START Supplied entries

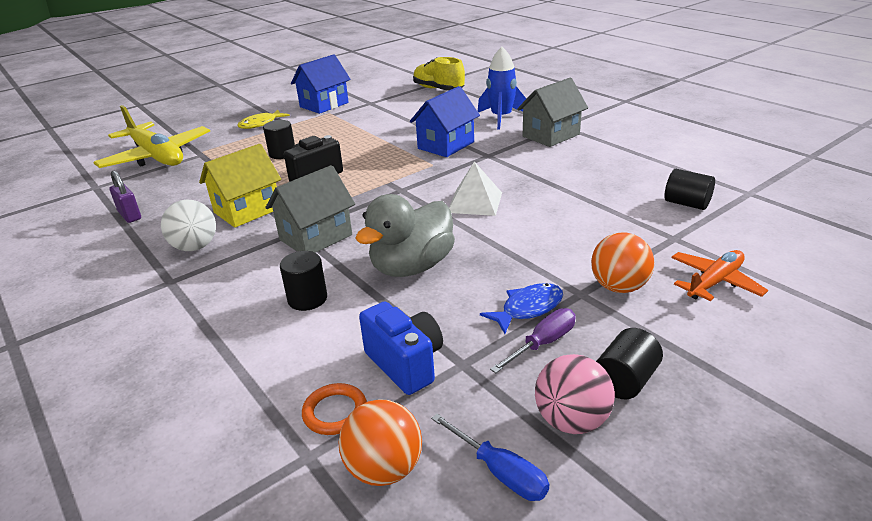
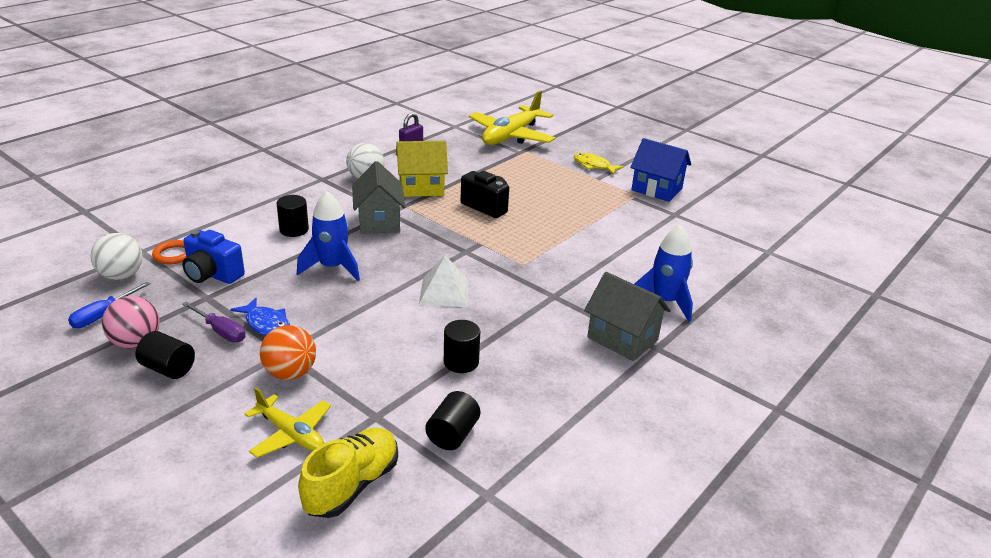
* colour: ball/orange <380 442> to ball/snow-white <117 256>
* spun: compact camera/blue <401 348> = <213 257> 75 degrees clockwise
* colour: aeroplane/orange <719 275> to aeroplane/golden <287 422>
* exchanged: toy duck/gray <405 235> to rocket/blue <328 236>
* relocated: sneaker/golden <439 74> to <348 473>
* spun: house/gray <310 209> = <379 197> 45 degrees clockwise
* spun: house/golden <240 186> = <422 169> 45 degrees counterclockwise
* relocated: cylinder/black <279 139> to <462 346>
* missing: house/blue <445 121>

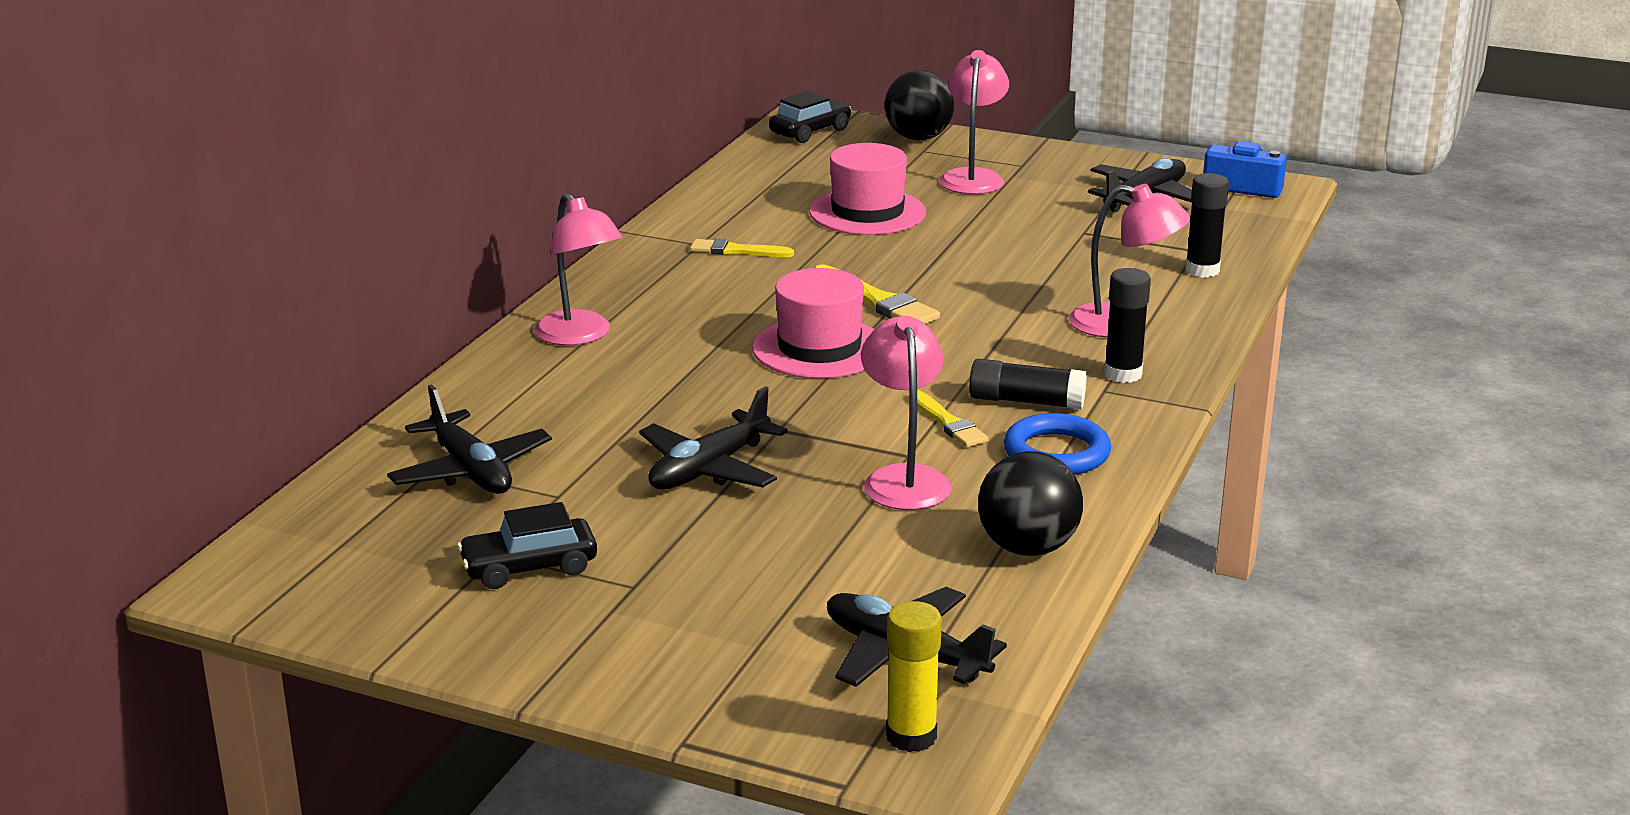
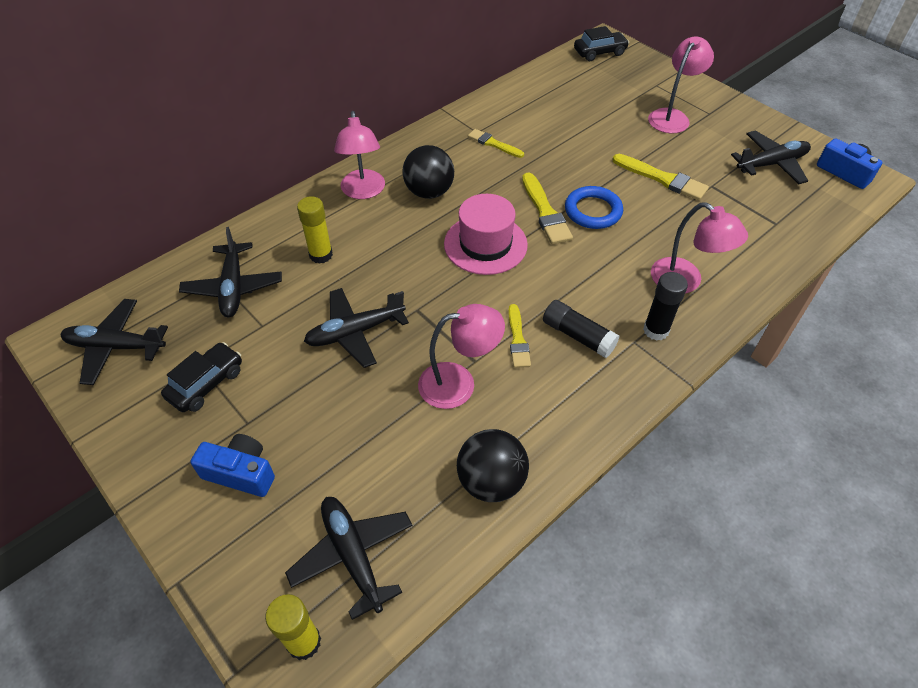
* appeared: aeroplane/black <114 342>
* spun: toy car/black <527 545> = <201 377> 120 degrees clockwise
* appeared: compact camera/blue <232 465>
* appeared: glue/golden <315 230>
* relocated: ball/black <919 105> to <428 172>
* spun: lamp/rosy <906 413> = <461 356> 60 degrees clockwise
* relocated: ring/blue <1057 444> to <594 207>
* appeared: paintbrush/golden <660 177>
* missing: hat/rosy <867 189>
* missing: glue/black <1207 225>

END Supplied entries

Problem statement: For this answer, retype the lines from the start of the listing through the line that holds "to <462 346>", inclusive, exactly and without pictures.

Response area:
* colour: ball/orange <380 442> to ball/snow-white <117 256>
* spun: compact camera/blue <401 348> = <213 257> 75 degrees clockwise
* colour: aeroplane/orange <719 275> to aeroplane/golden <287 422>
* exchanged: toy duck/gray <405 235> to rocket/blue <328 236>
* relocated: sneaker/golden <439 74> to <348 473>
* spun: house/gray <310 209> = <379 197> 45 degrees clockwise
* spun: house/golden <240 186> = <422 169> 45 degrees counterclockwise
* relocated: cylinder/black <279 139> to <462 346>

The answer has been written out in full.